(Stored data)
======
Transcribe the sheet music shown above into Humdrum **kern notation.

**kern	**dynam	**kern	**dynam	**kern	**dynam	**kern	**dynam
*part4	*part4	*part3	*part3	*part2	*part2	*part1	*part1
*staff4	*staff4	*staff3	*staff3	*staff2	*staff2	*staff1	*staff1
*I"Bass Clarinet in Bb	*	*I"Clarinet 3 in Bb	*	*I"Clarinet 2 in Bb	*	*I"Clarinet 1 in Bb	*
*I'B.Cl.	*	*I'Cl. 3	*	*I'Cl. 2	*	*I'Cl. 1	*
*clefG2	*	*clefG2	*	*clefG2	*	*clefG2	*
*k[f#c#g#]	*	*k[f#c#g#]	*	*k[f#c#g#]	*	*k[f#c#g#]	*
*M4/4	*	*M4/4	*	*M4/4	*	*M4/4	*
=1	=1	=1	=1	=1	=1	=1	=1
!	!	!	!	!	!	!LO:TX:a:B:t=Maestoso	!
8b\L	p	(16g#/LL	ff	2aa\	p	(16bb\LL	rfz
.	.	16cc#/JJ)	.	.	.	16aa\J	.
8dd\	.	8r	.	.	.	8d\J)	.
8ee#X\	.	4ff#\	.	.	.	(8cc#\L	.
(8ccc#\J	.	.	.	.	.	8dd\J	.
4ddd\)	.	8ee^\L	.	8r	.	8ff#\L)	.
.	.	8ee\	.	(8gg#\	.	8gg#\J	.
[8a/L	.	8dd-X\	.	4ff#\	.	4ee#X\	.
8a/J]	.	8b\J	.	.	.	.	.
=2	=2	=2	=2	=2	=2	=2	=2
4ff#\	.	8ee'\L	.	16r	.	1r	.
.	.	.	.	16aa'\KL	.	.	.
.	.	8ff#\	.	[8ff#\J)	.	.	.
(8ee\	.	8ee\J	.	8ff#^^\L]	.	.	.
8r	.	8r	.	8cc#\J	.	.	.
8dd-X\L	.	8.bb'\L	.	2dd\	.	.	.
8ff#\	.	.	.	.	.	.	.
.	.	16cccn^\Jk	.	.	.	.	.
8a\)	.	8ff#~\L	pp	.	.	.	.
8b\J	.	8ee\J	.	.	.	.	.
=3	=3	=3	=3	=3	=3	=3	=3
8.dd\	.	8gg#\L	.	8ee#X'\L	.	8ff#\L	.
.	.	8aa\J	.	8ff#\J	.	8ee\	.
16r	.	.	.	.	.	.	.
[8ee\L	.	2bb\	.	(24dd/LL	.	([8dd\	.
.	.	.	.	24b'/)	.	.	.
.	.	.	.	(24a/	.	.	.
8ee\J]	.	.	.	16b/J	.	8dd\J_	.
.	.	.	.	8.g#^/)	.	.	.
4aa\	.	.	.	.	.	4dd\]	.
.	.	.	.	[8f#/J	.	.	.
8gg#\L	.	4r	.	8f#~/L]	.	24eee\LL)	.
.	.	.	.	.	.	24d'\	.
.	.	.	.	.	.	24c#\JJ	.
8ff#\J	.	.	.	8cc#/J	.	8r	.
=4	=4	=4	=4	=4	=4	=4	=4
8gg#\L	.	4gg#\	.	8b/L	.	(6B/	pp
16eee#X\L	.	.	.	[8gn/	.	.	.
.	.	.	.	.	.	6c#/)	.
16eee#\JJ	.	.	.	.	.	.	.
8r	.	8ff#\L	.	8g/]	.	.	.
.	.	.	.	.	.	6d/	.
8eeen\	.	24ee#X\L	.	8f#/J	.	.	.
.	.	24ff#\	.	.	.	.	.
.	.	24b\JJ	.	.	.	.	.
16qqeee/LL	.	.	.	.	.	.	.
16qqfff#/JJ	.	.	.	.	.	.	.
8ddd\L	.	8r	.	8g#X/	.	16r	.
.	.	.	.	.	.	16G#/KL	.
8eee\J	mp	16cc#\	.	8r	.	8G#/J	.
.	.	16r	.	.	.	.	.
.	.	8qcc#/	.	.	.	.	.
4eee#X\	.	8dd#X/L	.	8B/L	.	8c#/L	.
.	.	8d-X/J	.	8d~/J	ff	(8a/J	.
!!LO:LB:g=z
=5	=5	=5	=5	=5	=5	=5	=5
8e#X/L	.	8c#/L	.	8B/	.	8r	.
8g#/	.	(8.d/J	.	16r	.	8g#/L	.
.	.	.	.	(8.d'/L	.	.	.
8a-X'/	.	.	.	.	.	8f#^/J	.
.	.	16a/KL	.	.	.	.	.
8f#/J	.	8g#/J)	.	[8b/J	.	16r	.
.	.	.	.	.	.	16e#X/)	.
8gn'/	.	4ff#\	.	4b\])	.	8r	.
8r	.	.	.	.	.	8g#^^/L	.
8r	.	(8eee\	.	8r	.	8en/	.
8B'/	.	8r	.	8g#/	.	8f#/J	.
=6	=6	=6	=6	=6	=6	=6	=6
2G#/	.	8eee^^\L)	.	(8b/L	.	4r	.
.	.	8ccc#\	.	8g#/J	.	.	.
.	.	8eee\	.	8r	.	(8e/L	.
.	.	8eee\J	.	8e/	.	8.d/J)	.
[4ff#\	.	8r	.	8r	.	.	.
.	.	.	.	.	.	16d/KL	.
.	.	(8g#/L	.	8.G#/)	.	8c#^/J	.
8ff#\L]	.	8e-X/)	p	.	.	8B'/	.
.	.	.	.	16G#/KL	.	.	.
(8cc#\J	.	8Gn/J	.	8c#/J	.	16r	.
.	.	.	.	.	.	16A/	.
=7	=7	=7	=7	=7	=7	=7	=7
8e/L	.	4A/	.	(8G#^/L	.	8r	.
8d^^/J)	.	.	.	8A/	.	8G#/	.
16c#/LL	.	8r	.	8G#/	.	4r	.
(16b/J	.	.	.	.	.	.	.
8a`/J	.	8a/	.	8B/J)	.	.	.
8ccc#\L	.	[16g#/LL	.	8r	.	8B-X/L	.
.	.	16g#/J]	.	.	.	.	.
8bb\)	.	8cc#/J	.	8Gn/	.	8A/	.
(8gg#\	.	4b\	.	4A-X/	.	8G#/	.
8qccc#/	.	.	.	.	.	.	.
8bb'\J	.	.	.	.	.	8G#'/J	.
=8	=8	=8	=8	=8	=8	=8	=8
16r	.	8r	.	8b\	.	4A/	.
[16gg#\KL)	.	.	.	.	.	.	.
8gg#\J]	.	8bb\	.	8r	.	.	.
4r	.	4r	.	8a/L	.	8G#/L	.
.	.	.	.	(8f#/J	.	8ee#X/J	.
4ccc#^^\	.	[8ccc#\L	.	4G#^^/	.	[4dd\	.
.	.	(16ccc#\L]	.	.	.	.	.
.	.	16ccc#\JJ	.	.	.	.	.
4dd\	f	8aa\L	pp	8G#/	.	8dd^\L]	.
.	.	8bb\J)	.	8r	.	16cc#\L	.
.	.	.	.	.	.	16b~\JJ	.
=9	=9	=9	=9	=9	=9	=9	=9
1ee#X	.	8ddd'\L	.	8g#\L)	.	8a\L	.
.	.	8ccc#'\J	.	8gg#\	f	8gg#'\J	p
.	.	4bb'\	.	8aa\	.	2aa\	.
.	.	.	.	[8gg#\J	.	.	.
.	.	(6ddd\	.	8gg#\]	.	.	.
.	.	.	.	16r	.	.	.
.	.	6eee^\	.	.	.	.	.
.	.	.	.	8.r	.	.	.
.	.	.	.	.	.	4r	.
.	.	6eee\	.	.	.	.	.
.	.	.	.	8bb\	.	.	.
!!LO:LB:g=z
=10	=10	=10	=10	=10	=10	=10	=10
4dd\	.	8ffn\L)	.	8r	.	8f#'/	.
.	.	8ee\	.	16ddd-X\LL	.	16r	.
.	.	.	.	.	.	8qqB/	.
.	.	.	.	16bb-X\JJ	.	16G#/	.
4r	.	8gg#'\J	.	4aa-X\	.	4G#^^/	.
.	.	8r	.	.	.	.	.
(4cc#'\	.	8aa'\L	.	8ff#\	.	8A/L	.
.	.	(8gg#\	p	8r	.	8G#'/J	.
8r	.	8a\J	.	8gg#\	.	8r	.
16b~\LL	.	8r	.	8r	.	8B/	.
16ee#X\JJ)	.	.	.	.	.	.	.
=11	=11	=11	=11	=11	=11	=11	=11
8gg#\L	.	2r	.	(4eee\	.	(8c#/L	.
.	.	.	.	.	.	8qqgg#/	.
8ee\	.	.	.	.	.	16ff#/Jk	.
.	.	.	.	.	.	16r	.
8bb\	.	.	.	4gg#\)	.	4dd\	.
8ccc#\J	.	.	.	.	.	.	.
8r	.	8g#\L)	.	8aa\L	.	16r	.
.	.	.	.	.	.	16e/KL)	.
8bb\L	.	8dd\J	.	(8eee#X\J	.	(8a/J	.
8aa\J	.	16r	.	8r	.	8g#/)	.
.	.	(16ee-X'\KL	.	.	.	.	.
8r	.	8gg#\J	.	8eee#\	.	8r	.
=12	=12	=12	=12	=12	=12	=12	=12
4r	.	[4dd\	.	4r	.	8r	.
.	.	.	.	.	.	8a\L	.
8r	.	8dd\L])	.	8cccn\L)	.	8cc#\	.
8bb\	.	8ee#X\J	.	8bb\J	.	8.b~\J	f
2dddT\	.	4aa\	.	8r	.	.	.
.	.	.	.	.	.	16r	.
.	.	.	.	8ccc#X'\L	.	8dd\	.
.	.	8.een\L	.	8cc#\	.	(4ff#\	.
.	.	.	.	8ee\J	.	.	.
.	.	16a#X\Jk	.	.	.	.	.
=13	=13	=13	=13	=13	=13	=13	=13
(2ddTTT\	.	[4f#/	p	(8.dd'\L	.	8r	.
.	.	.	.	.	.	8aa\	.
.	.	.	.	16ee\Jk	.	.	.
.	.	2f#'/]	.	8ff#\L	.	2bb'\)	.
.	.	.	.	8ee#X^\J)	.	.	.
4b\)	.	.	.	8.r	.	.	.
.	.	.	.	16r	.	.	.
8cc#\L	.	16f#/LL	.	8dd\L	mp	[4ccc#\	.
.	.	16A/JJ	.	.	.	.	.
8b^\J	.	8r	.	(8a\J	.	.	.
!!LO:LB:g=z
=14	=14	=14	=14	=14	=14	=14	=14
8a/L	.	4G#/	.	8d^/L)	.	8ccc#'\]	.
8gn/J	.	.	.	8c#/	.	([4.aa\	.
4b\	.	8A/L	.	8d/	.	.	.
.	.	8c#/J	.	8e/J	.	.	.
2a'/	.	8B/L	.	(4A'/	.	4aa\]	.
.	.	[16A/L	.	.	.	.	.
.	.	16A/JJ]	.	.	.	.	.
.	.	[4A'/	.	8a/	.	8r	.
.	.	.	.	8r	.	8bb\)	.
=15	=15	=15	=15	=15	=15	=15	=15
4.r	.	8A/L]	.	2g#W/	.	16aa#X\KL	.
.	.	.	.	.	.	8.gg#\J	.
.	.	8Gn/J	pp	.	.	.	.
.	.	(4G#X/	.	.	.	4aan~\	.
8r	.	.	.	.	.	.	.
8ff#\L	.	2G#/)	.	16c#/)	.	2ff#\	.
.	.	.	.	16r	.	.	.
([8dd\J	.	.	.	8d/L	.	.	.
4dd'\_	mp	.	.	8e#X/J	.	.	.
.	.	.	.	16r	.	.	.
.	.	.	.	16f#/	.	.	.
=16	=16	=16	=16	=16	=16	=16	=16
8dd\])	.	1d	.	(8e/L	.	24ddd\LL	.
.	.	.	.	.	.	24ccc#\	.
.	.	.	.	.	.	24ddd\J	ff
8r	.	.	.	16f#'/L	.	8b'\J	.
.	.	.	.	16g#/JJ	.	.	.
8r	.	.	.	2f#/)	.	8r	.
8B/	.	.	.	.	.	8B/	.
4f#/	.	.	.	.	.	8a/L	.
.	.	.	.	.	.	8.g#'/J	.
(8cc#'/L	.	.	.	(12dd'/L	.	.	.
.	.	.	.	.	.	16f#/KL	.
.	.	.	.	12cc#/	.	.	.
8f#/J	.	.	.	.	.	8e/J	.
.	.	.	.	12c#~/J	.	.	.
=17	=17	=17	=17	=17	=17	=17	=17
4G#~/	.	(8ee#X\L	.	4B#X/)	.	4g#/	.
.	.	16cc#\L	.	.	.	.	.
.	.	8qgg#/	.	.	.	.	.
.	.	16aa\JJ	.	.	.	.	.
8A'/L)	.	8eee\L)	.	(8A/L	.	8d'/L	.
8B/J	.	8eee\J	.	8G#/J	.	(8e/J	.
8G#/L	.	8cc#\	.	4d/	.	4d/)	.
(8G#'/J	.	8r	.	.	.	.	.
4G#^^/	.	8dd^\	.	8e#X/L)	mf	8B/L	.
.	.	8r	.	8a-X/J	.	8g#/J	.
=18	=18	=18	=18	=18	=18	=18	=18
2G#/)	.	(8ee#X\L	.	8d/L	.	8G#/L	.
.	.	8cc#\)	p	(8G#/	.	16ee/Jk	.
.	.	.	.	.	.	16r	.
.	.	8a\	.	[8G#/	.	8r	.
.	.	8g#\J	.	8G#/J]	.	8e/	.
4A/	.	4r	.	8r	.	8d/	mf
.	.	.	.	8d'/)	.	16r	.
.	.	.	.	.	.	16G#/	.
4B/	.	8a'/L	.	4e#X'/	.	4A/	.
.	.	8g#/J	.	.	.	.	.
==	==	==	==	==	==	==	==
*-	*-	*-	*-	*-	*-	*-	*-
======
* **Task requirements**: Which lines in the material above contain the string "kern", matching case exactly? Show each of those lines in full.

* **Full solution**:
Transcribe the sheet music shown above into Humdrum **kern notation.
**kern	**dynam	**kern	**dynam	**kern	**dynam	**kern	**dynam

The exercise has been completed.